[Stepwise shape edit descriptions]
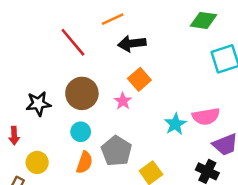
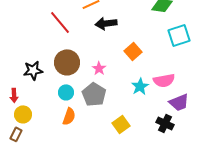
orange square: (139, 79) -> (133, 51), moved
gray pentagon: (116, 151) -> (94, 94), moved
yellow circle: (37, 162) -> (23, 114), moved

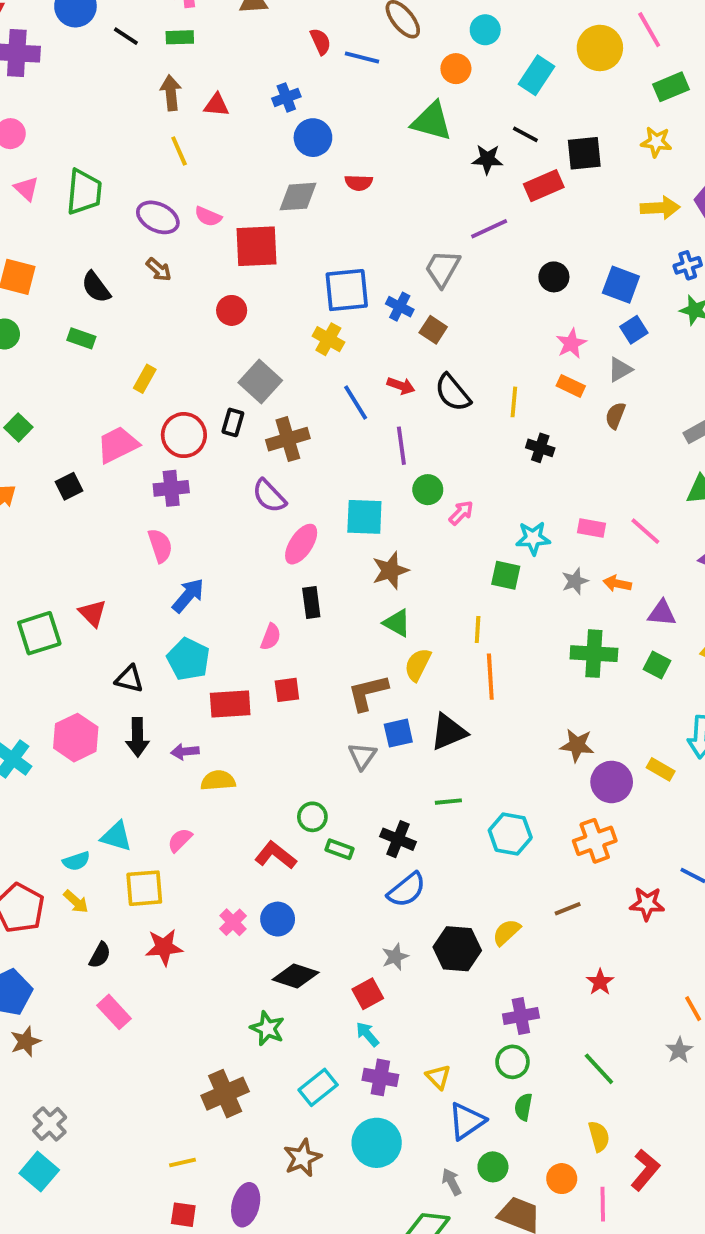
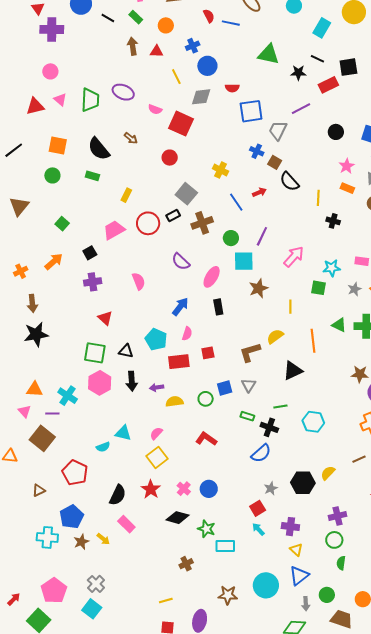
green rectangle: (180, 37) -> (136, 17), turned 48
orange circle: (456, 69) -> (166, 25), moved
yellow line: (179, 151) -> (176, 77), moved
purple ellipse: (158, 217) -> (123, 92), moved
red square: (257, 246) -> (181, 124), turned 30
black semicircle: (96, 287) -> (99, 149), size x1.4
blue square: (347, 290) -> (251, 111), moved
red arrow: (401, 386) -> (259, 192), turned -40
black semicircle: (453, 393) -> (289, 182), moved
black rectangle: (233, 422) -> (173, 216), turned 48
purple line: (401, 446) -> (262, 236), moved, turned 36
purple cross: (171, 488) -> (93, 282), moved
green circle: (428, 490) -> (231, 238), moved
purple semicircle: (269, 496) -> (181, 262), moved
pink arrow: (461, 513) -> (294, 257), size x1.6
blue arrow: (188, 595) -> (180, 307), moved
green triangle: (397, 623) -> (339, 325), moved
yellow line: (478, 630) -> (290, 307), moved
green square: (39, 633) -> (95, 353), moved, turned 30
pink semicircle: (271, 637) -> (187, 334), moved
yellow semicircle: (418, 665) -> (275, 336), turned 30
blue square: (398, 733) -> (225, 388), moved
green line: (448, 802) -> (280, 406), moved
green circle: (312, 817) -> (206, 399), moved
cyan hexagon: (510, 834) -> (313, 422), moved
green rectangle: (339, 849) -> (247, 416), moved
yellow square: (144, 888) -> (157, 457), moved, turned -30
blue semicircle: (407, 890) -> (261, 453), moved
yellow arrow: (76, 902) -> (103, 539), moved
blue circle: (278, 919) -> (209, 489), moved
pink cross: (233, 922) -> (184, 489), moved
red star: (164, 947) -> (151, 489), turned -30
black semicircle: (100, 955) -> (118, 495), size x1.5
black diamond: (296, 976) -> (177, 518), moved
purple cross: (380, 1077) -> (290, 527), moved
cyan rectangle: (318, 1087) -> (225, 546), moved, turned 42
brown cross: (225, 1094) -> (186, 564), size x0.6
blue triangle: (467, 1121) -> (299, 576), moved
brown star: (302, 1158) -> (228, 595), turned 30
gray arrow: (452, 1182) -> (306, 604), turned -152

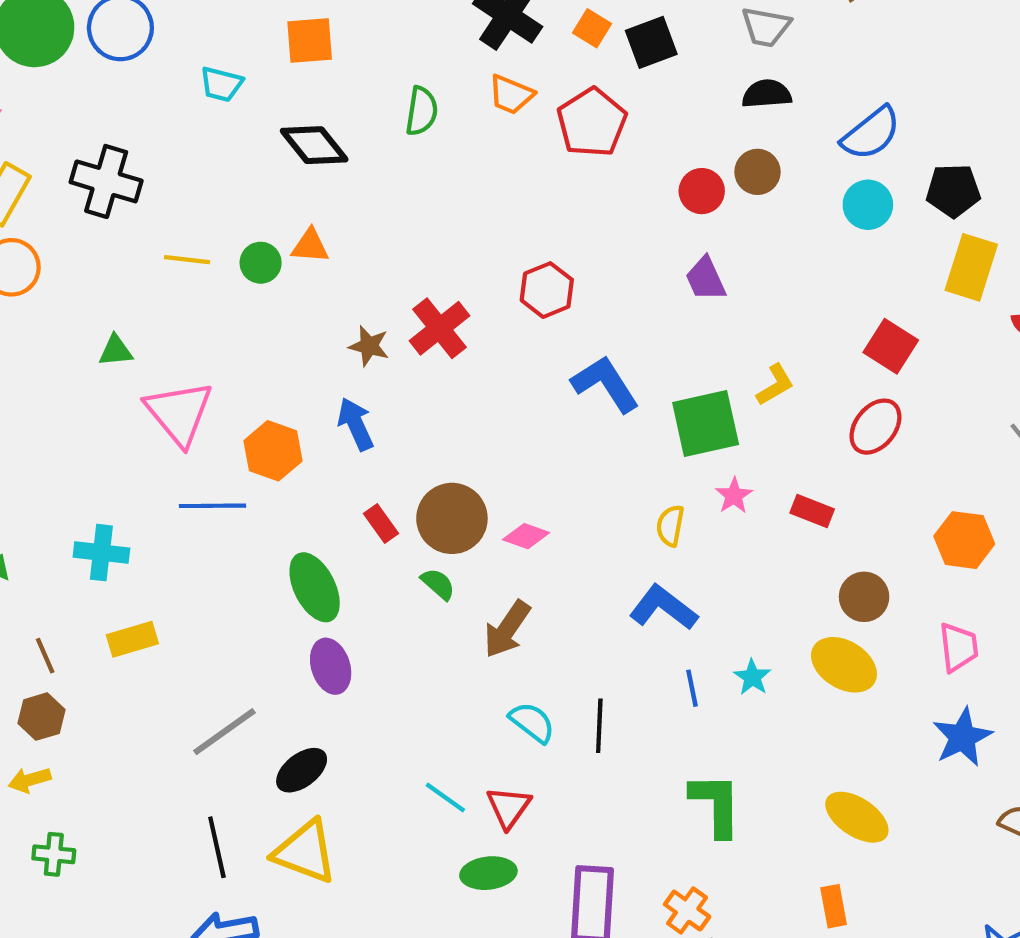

WHAT NEEDS TO BE DONE: Find the word "orange" in the records and pull out each line that has it.

RESULT BELOW:
orange square: (139, 79) -> (133, 51), moved
orange circle: (456, 69) -> (166, 25), moved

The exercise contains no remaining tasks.